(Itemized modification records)
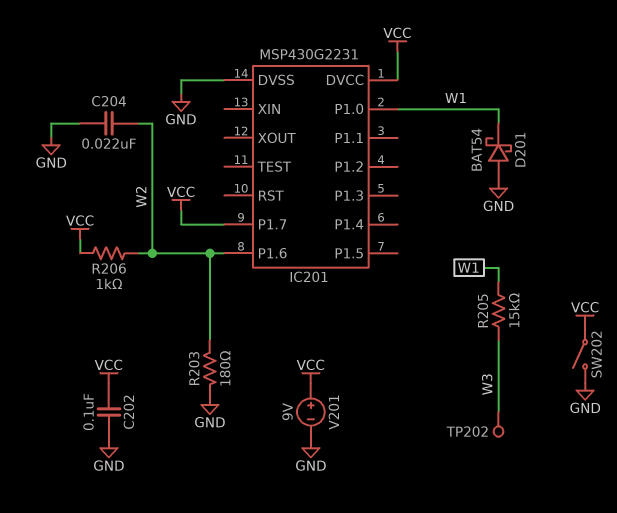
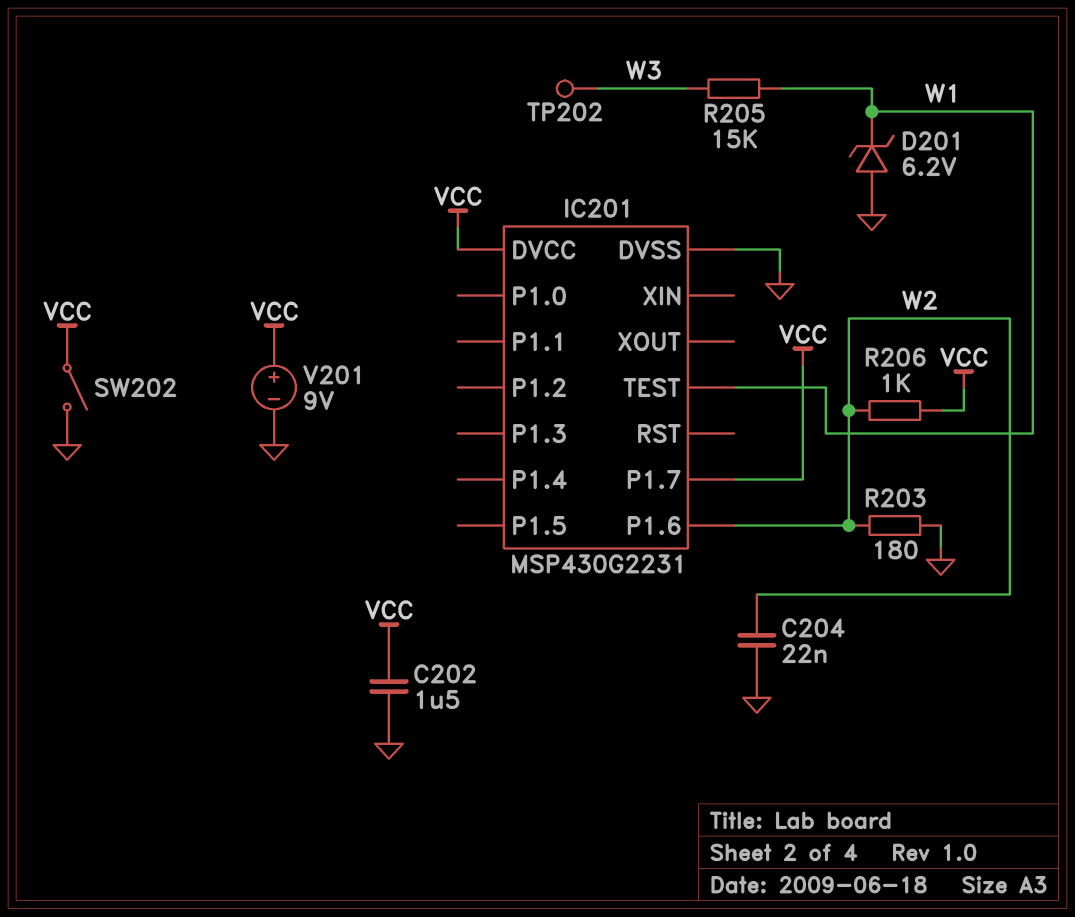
C202: 100nF (GND, VCC) -> 1.5uF (GND, VCC)
D201: schottky BAT54 (A GND, K W1) -> zener 6.2V (A GND, K W1)
IC201 pin P1.0: W1 -> none
IC201 pin TEST: none -> W1

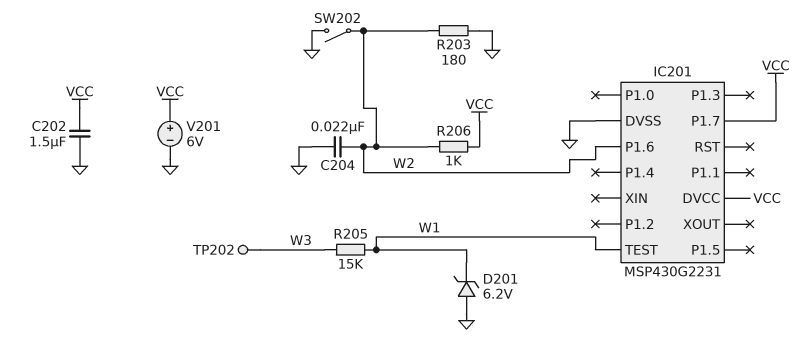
SW202: switch (GND, VCC) -> switch (GND, W2)
V201: 9V (plus VCC, minus GND) -> 6V (plus VCC, minus GND)

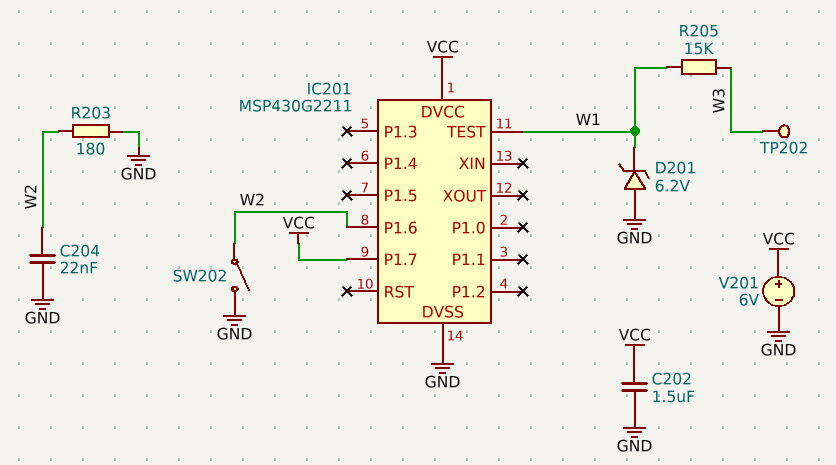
IC201: MSP430G2231 -> MSP430G2211
R206: 1k (VCC, W2) -> none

* Requirement
From the first line to the last, repeat the data above exactly and leave the pictures out.

* Exercise result
C202: 100nF (GND, VCC) -> 1.5uF (GND, VCC)
D201: schottky BAT54 (A GND, K W1) -> zener 6.2V (A GND, K W1)
IC201 pin P1.0: W1 -> none
IC201 pin TEST: none -> W1

SW202: switch (GND, VCC) -> switch (GND, W2)
V201: 9V (plus VCC, minus GND) -> 6V (plus VCC, minus GND)

IC201: MSP430G2231 -> MSP430G2211
R206: 1k (VCC, W2) -> none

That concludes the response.